EXERCISE BRIEF
Below are the records; give again exactly the lines from the one containing "LIGHT: none -> LM393" through the one containing "GPS pin RX: GP15 -> GP1", leaving out pictures.

(Collected data entries)
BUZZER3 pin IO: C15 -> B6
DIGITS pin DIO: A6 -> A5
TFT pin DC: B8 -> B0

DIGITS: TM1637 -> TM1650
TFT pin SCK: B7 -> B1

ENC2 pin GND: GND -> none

...

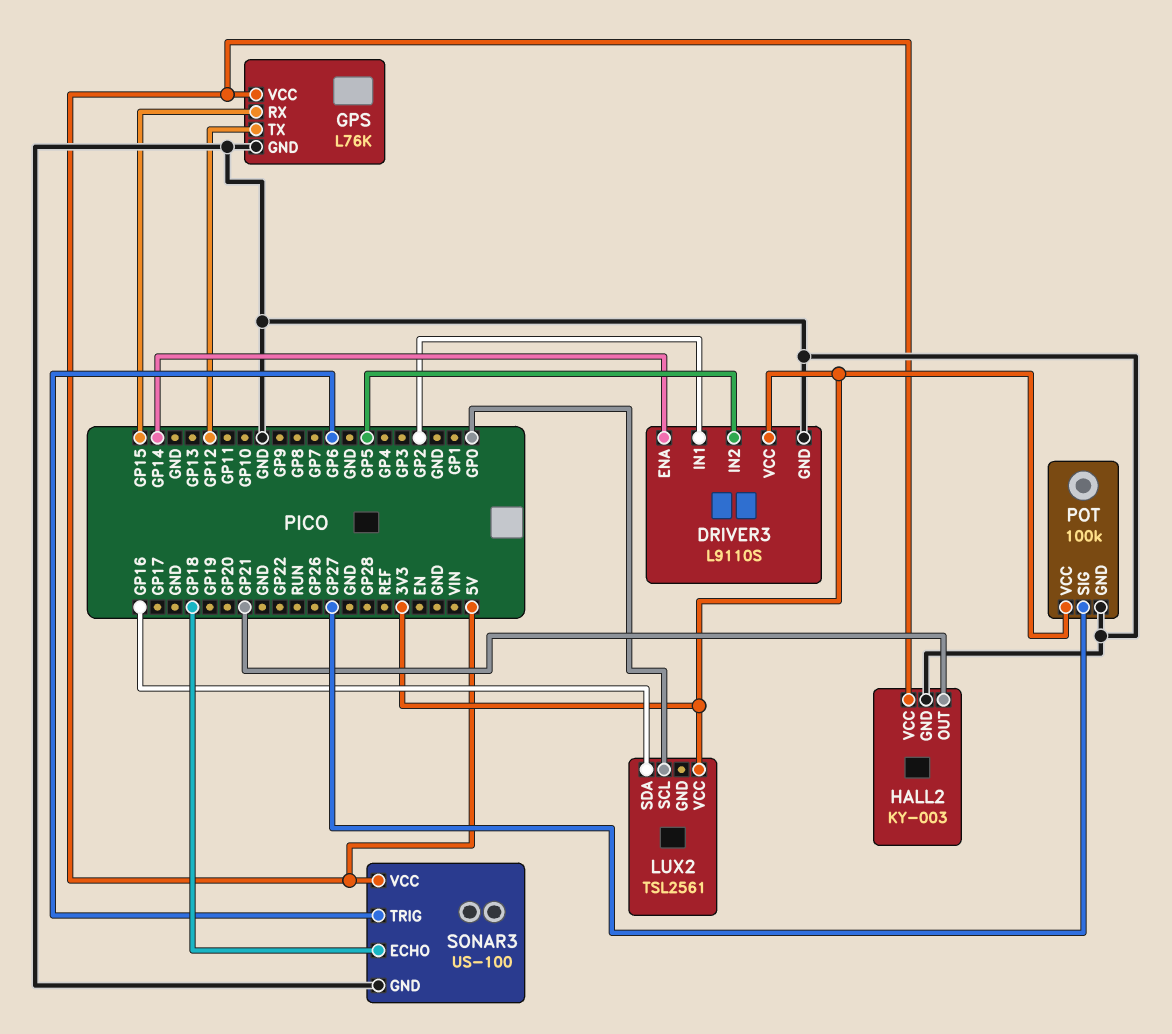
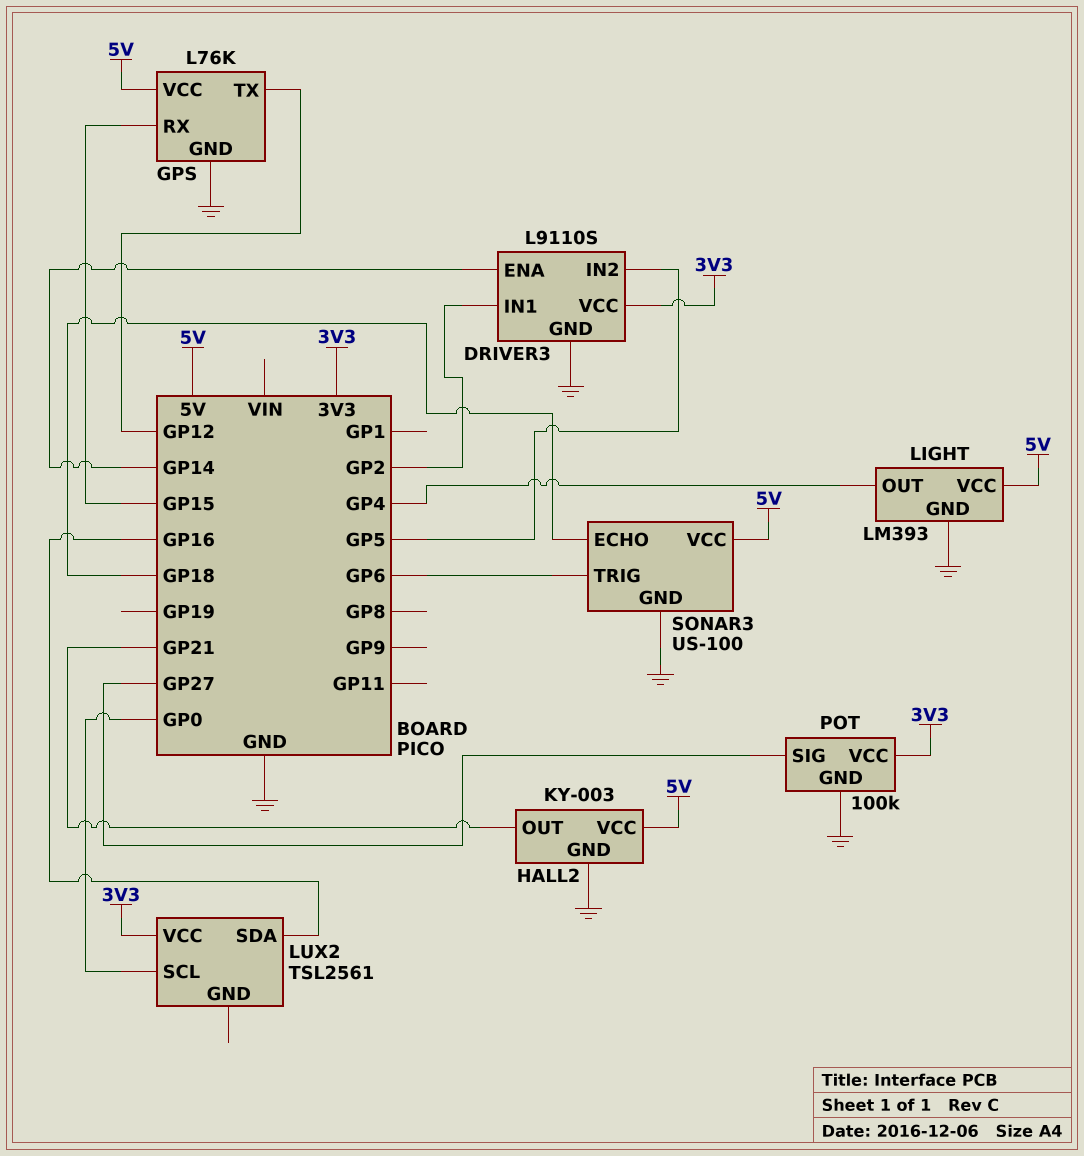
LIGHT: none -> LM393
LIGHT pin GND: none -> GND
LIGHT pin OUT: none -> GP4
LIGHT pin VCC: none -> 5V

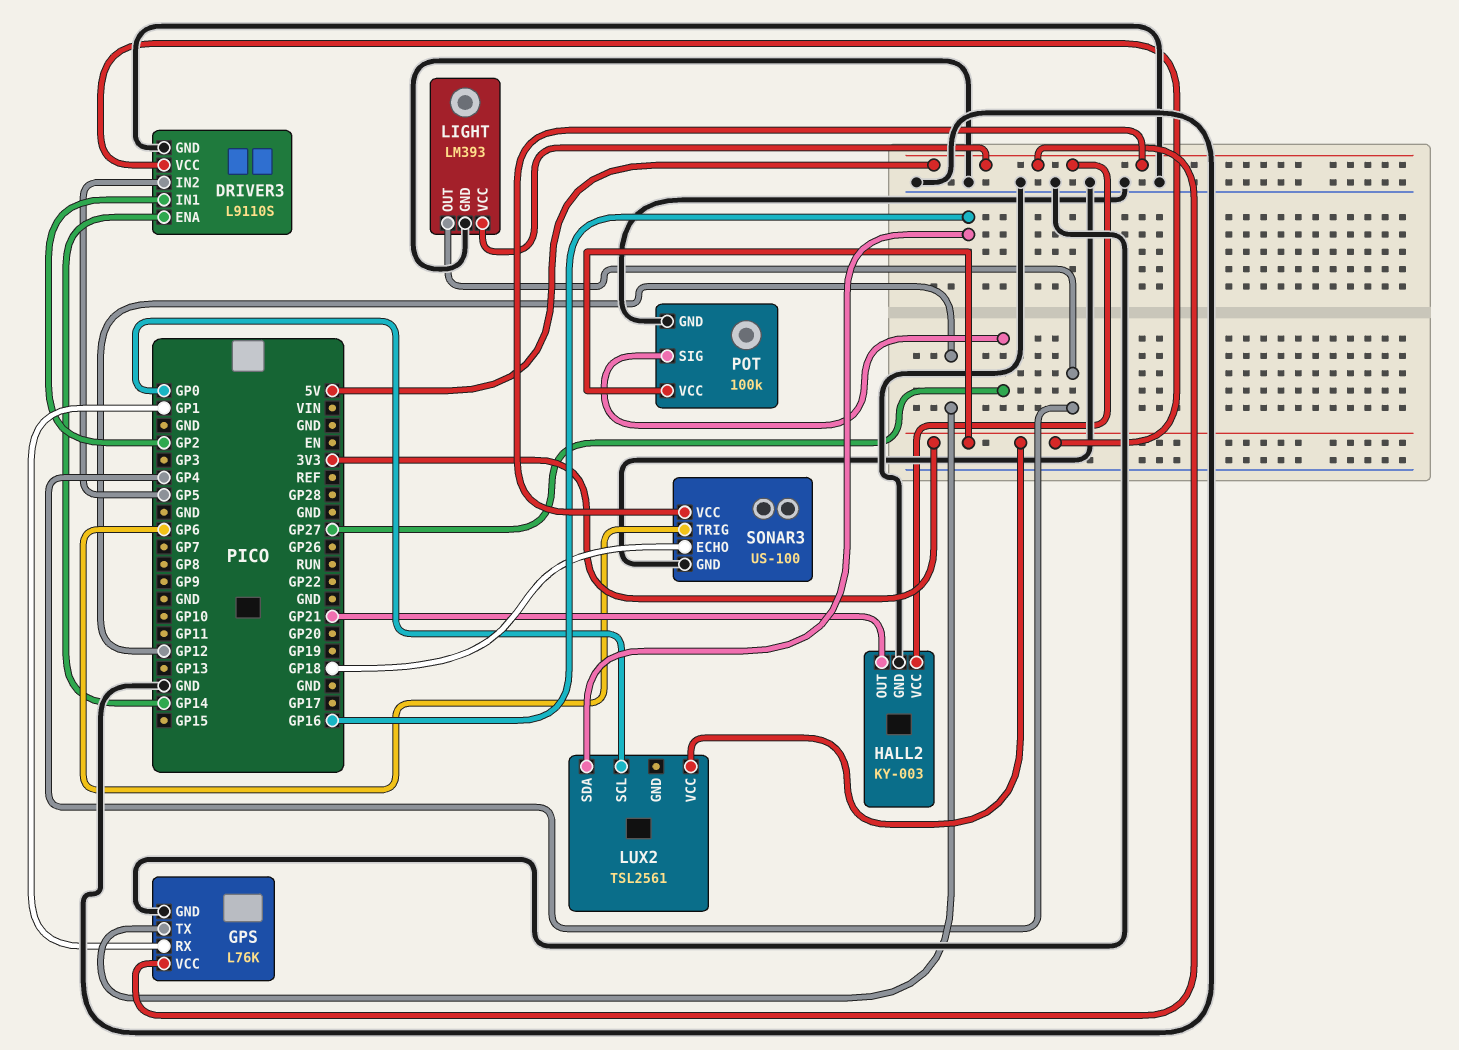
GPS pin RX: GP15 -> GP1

---

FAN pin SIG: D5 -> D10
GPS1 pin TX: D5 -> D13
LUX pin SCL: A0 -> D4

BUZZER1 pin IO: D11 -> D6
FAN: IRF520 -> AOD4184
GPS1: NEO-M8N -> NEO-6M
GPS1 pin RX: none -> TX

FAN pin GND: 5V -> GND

ANSWER TO THIS PROBLEM
LIGHT: none -> LM393
LIGHT pin GND: none -> GND
LIGHT pin OUT: none -> GP4
LIGHT pin VCC: none -> 5V

GPS pin RX: GP15 -> GP1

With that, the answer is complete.